Source material:
--

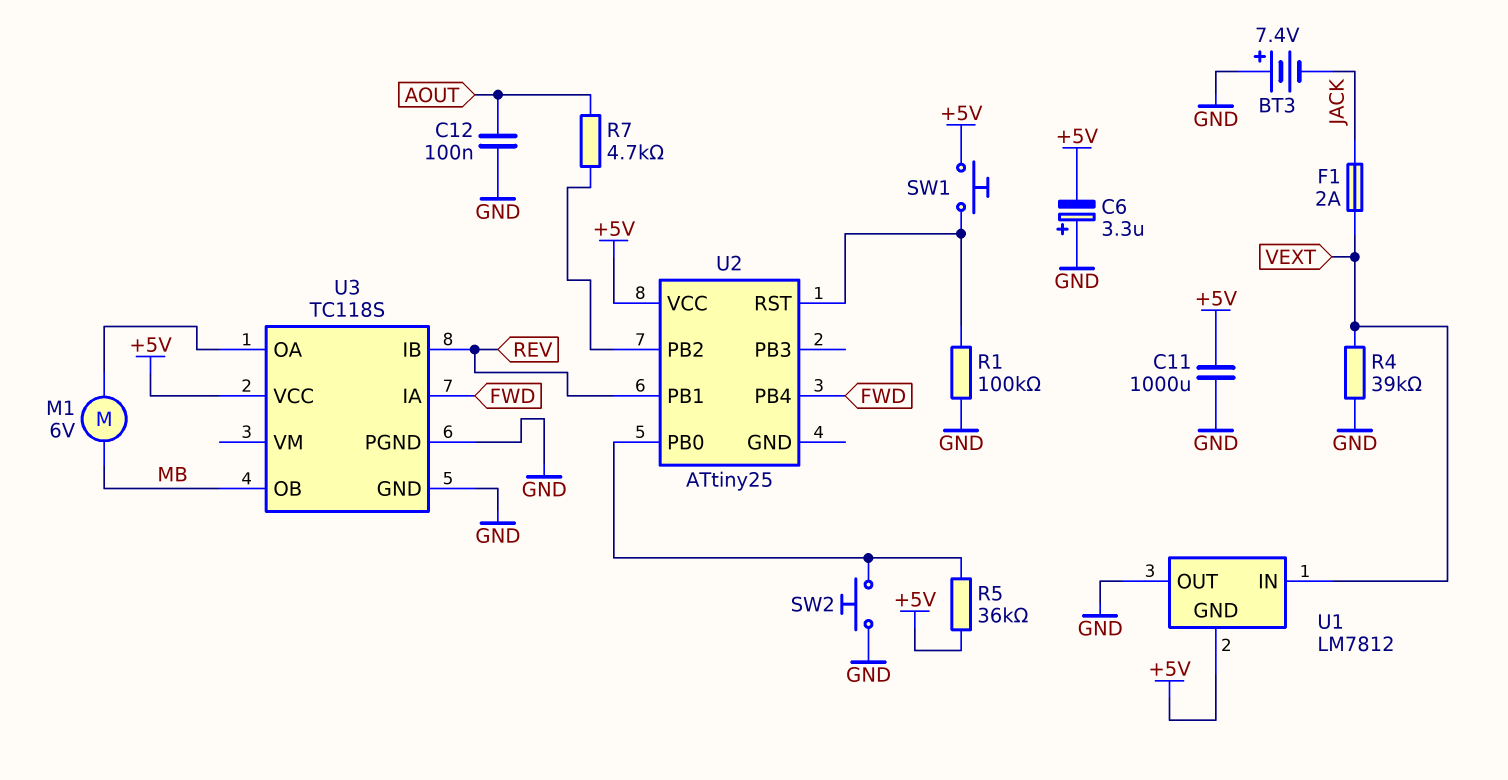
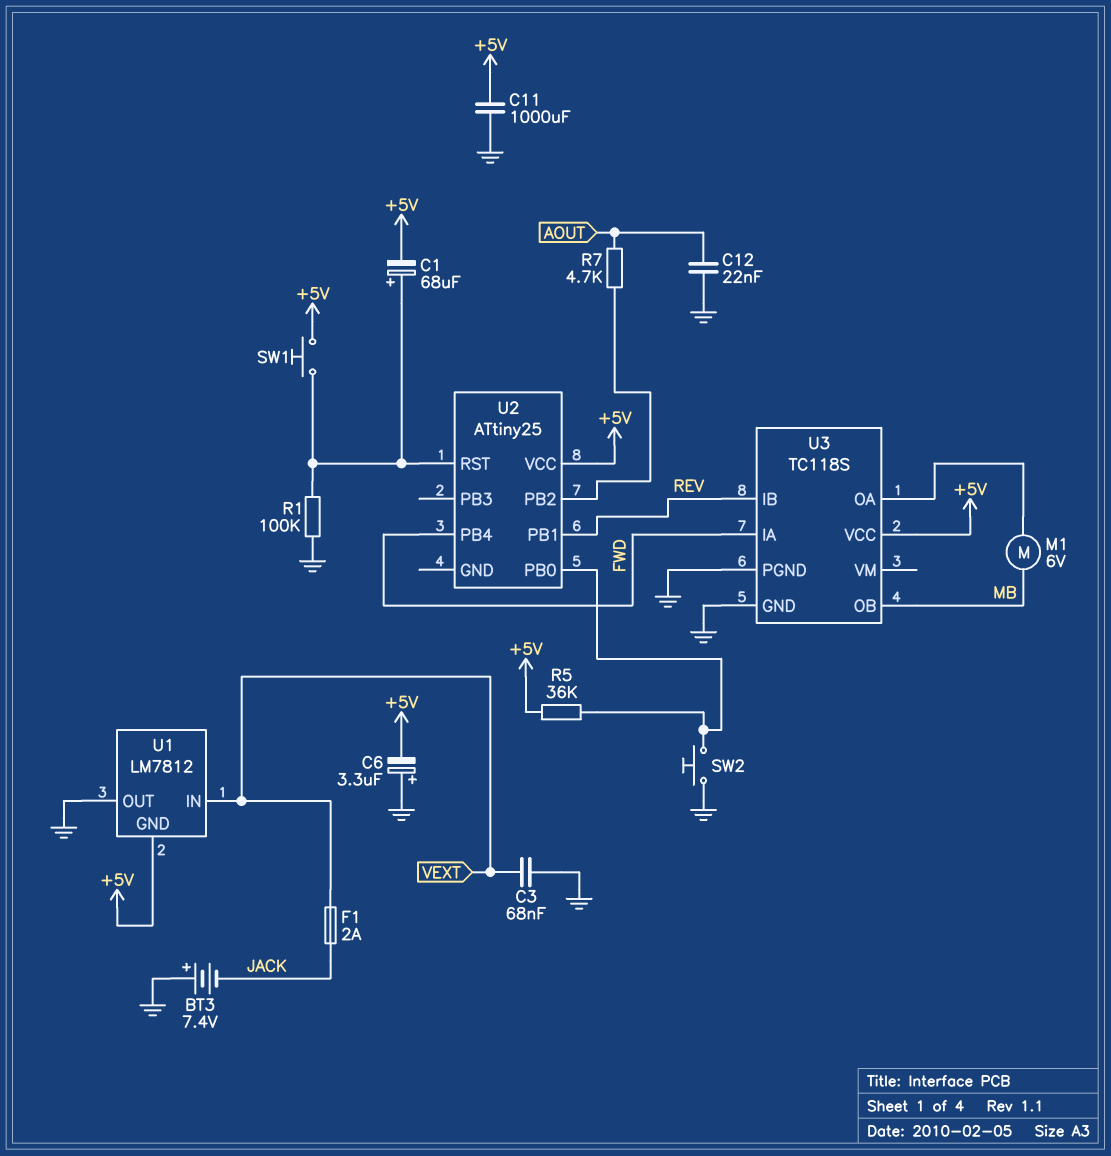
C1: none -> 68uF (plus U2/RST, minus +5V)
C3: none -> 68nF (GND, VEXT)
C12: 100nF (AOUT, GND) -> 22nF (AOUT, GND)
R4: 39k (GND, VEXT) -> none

--

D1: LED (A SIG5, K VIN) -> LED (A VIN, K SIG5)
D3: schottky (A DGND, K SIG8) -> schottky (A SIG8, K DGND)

--

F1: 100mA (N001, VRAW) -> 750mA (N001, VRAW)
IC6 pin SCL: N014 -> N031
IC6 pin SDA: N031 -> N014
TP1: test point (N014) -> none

--

Each line that contains the string "VEXT" should be copied from the data above.

Response to this task:
C3: none -> 68nF (GND, VEXT)
R4: 39k (GND, VEXT) -> none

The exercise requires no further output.